— What you are asked to do —
The answer is a stretch of the material below, returned exactly: the line containing "white 1x2 slope", the line containing "white 1x1 brick [381,627,471,746]", and all lines between.

— Material provided —
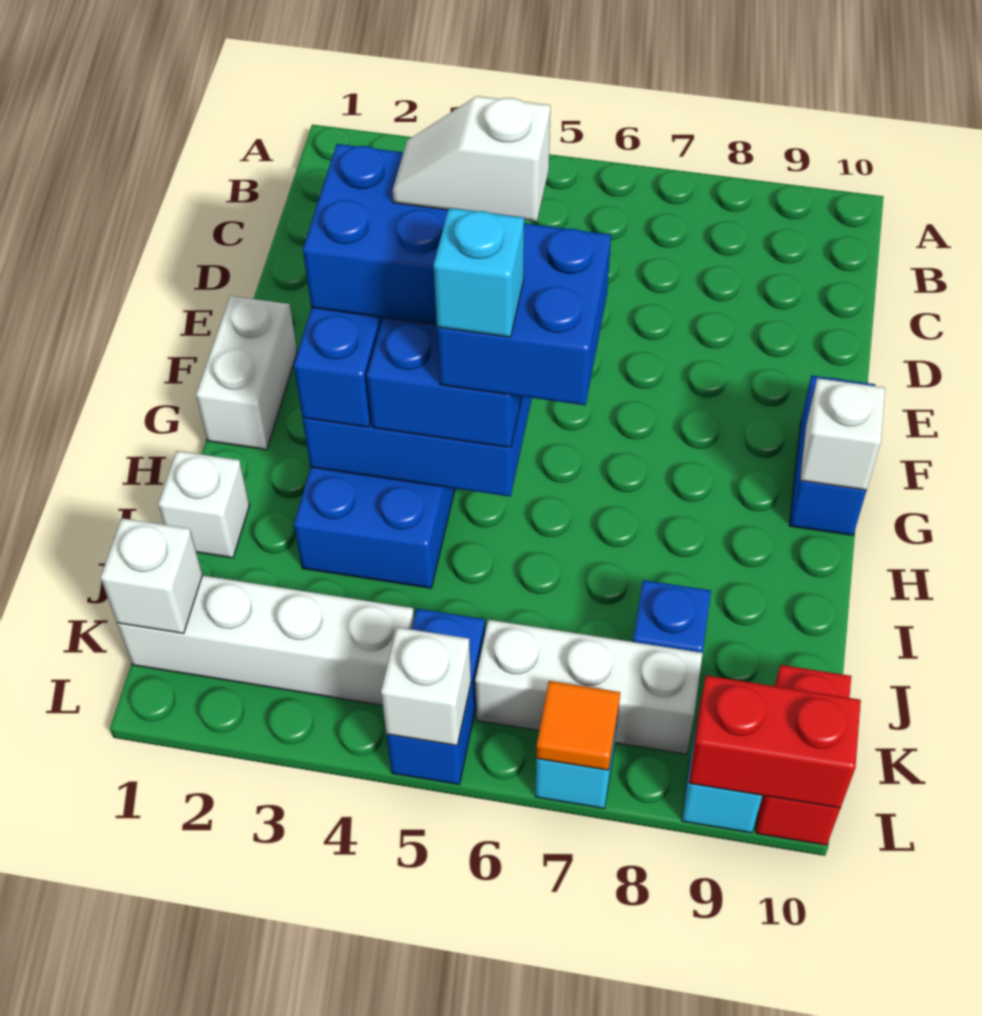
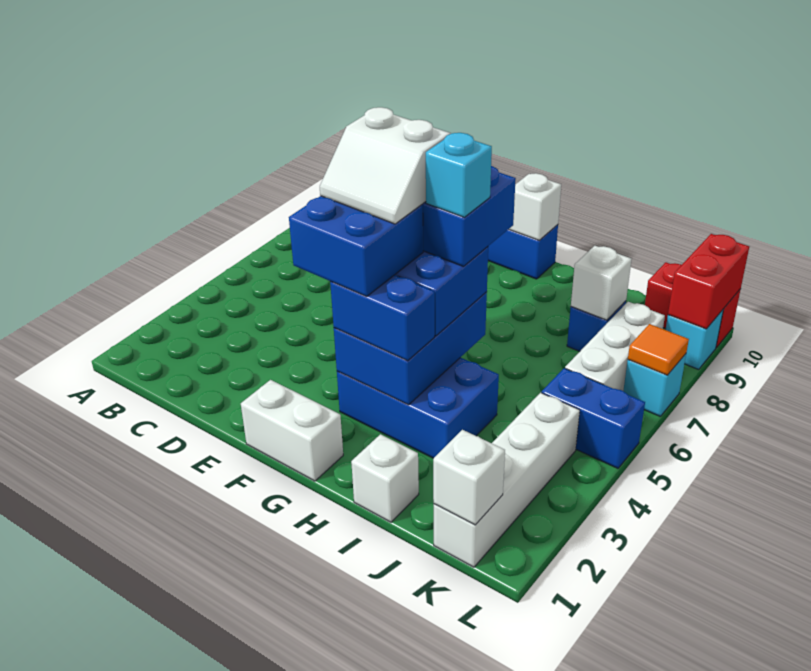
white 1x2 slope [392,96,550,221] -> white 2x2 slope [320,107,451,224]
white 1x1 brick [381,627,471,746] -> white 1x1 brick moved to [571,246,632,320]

---

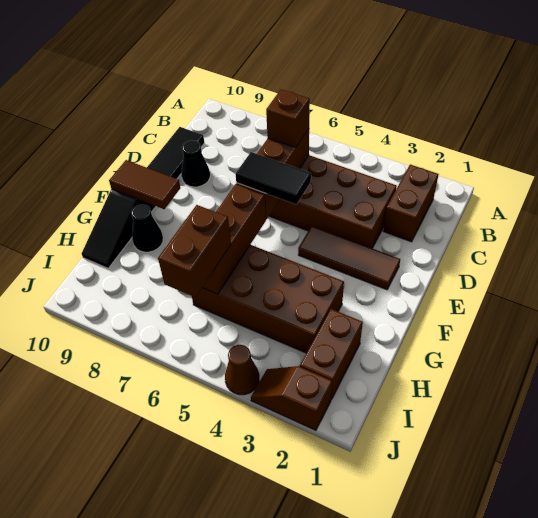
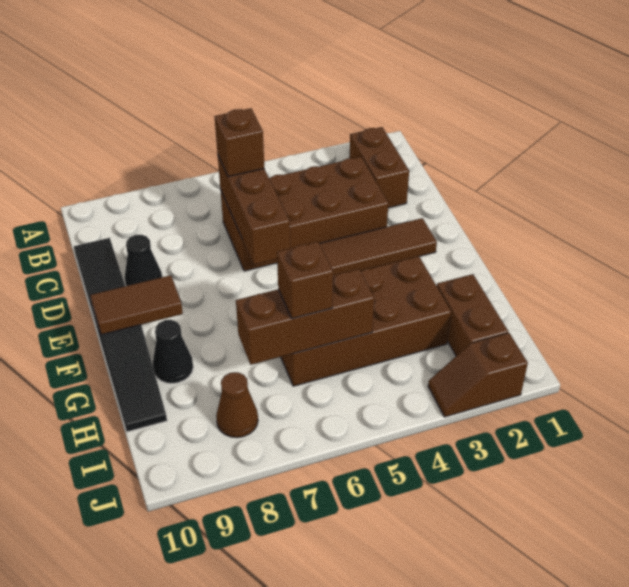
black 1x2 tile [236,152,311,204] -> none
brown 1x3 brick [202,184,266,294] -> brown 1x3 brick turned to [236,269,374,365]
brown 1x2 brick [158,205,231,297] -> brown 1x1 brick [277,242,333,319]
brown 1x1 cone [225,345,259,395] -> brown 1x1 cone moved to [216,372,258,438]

— Expected output —
white 1x2 slope [392,96,550,221] -> white 2x2 slope [320,107,451,224]
white 1x1 brick [381,627,471,746] -> white 1x1 brick moved to [571,246,632,320]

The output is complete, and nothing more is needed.